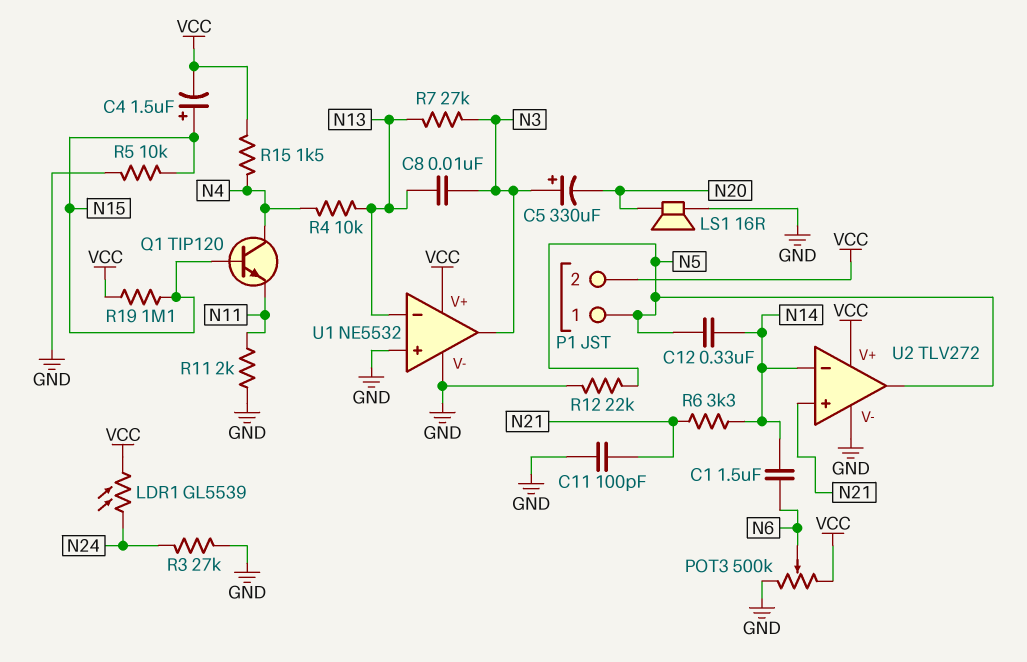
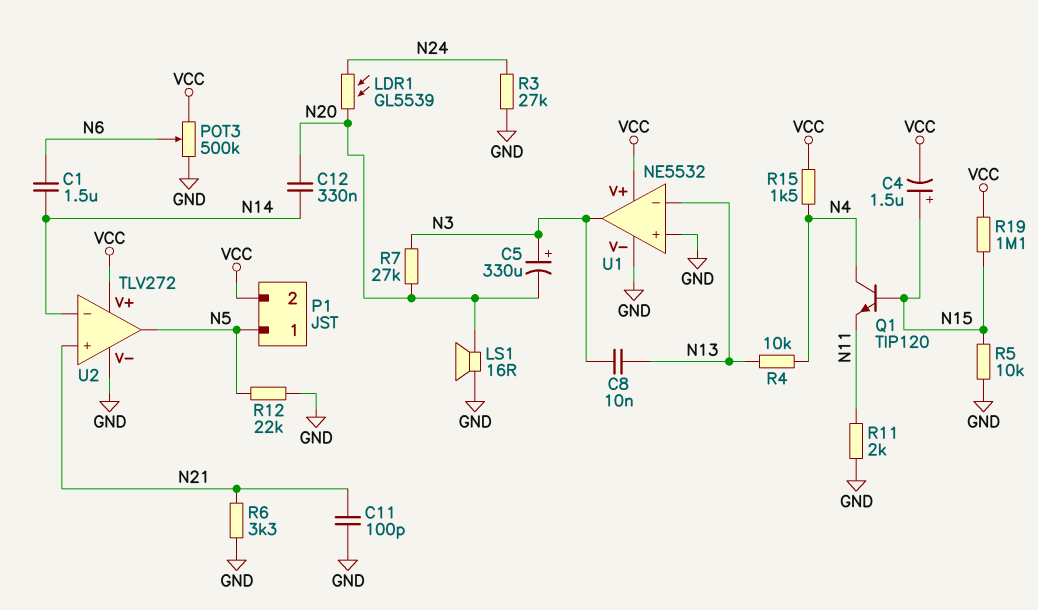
C12: 330nF (N5, N14) -> 330nF (N14, N20)
LDR1: GL5539 (N24, VCC) -> GL5539 (N20, N24)
R6: 3.3k (N14, N21) -> 3.3k (GND, N21)
R7: 27k (N3, N13) -> 27k (N3, N20)

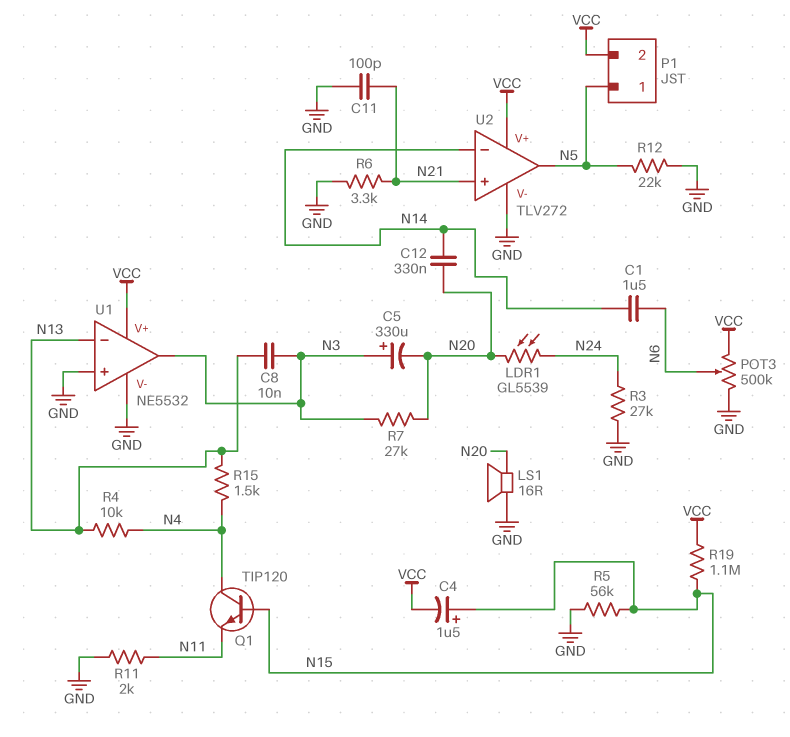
R5: 10k (GND, N15) -> 56k (GND, N15)
R15: 1.5k (N4, VCC) -> 1.5k (N4, N13)

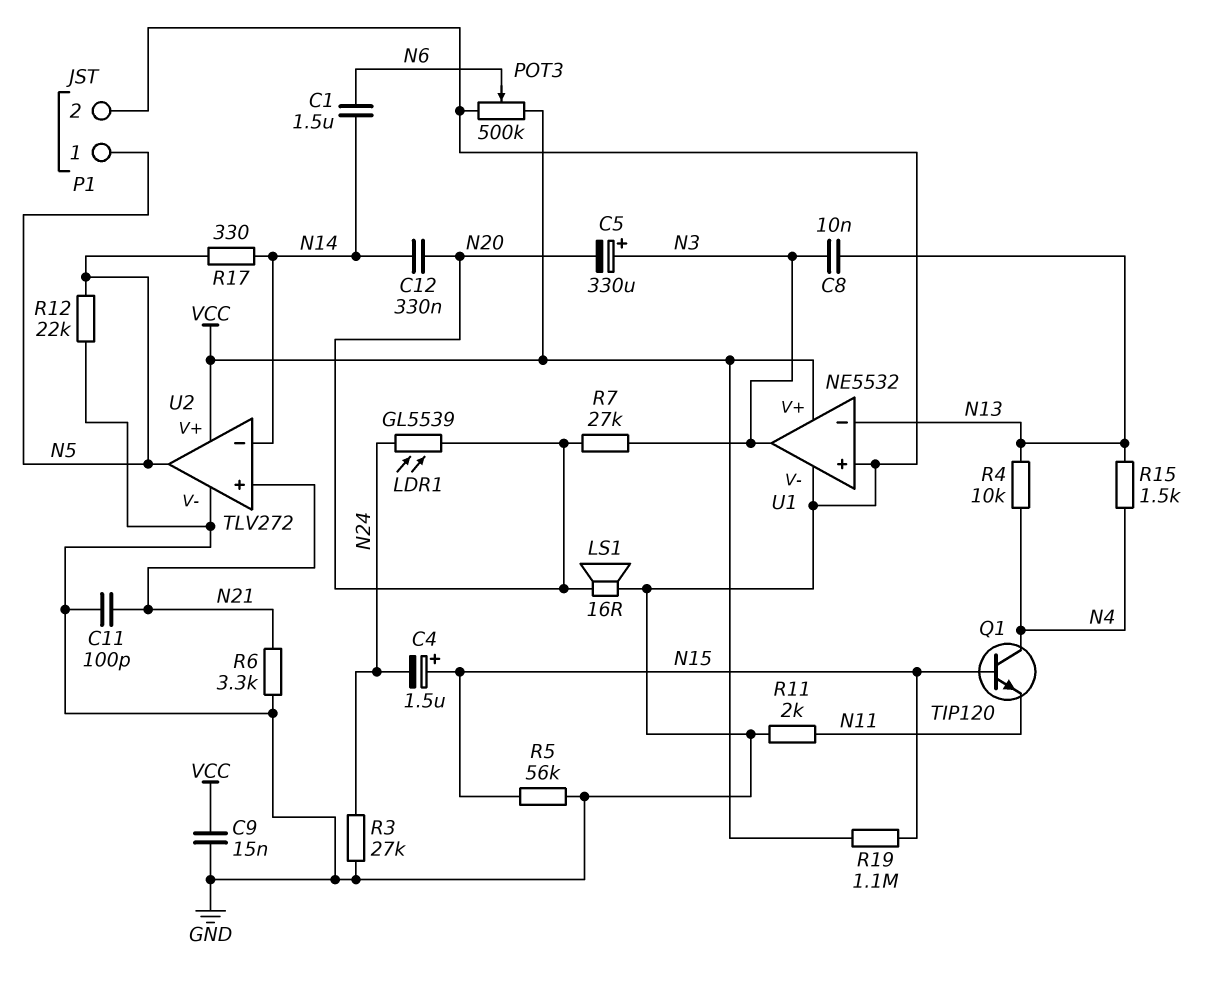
C4: 1.5uF (plus N15, minus VCC) -> 1.5uF (plus N15, minus N24)
C9: none -> 15nF (GND, VCC)
P1 pin 2: VCC -> GND
R17: none -> 330 (N5, N14)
- - -
== Work item ==
In the records above, find the line that contains "LDR1: GL5539 (N24, VCC) -> GL5539 (N20, N24)", then write it out along with every line after it, exactly, through the last one. Leave the pictures out.

== Task response ==
LDR1: GL5539 (N24, VCC) -> GL5539 (N20, N24)
R6: 3.3k (N14, N21) -> 3.3k (GND, N21)
R7: 27k (N3, N13) -> 27k (N3, N20)

R5: 10k (GND, N15) -> 56k (GND, N15)
R15: 1.5k (N4, VCC) -> 1.5k (N4, N13)

C4: 1.5uF (plus N15, minus VCC) -> 1.5uF (plus N15, minus N24)
C9: none -> 15nF (GND, VCC)
P1 pin 2: VCC -> GND
R17: none -> 330 (N5, N14)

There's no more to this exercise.